> _Excerpted data_:
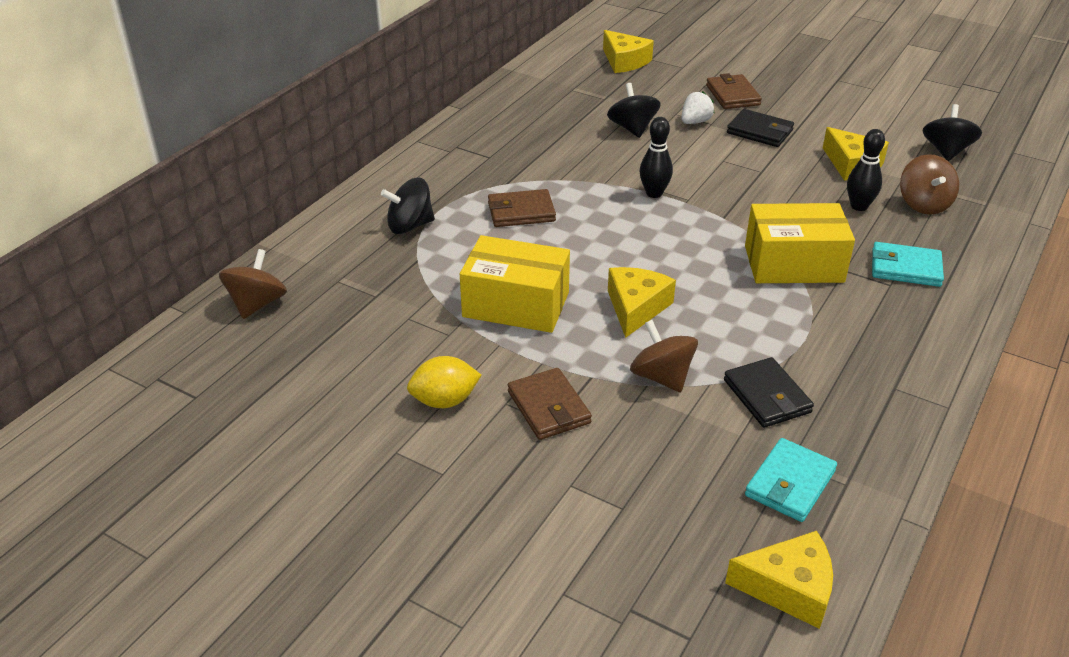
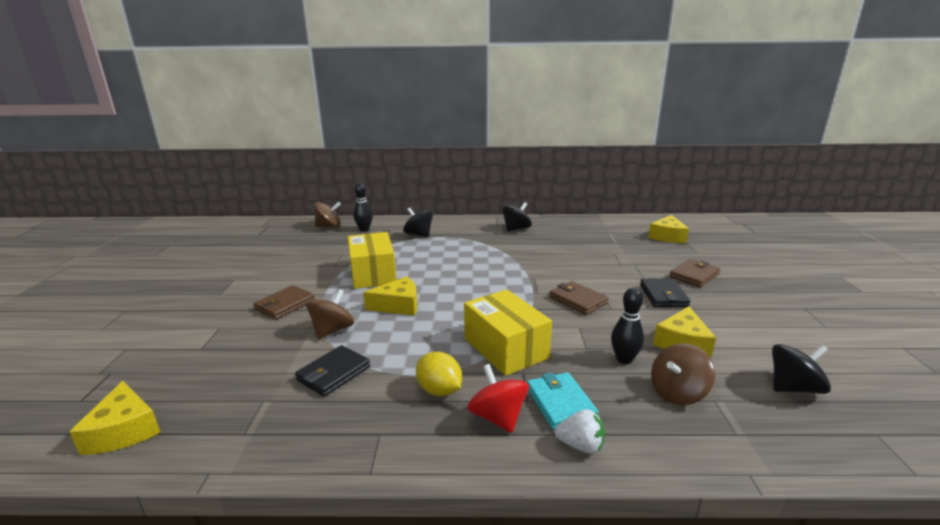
camera: 60 degrees right, 15 degrees down
(444, 401) = (278, 279): yellow lemon -> yellow lemon (439, 390)
(521, 212) = (461, 253): brown wallet -> brown wallet (578, 300)
(632, 128) = (593, 257): black spinning top -> black spinning top (516, 229)
(654, 193) = (529, 281): black bowling pin -> black bowling pin (364, 229)
(695, 122) = (635, 272): white strawberry -> white strawberry (580, 445)
(790, 483) = (238, 405): turquoise wallet -> none
(907, 309) = (498, 417): none -> red spinning top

> _Instructions to follow_: Everything in the data must be printed verbatim except the pictures.

> _Answer to the exercise_:
camera: 60 degrees right, 15 degrees down
(444, 401) = (278, 279): yellow lemon -> yellow lemon (439, 390)
(521, 212) = (461, 253): brown wallet -> brown wallet (578, 300)
(632, 128) = (593, 257): black spinning top -> black spinning top (516, 229)
(654, 193) = (529, 281): black bowling pin -> black bowling pin (364, 229)
(695, 122) = (635, 272): white strawberry -> white strawberry (580, 445)
(790, 483) = (238, 405): turquoise wallet -> none
(907, 309) = (498, 417): none -> red spinning top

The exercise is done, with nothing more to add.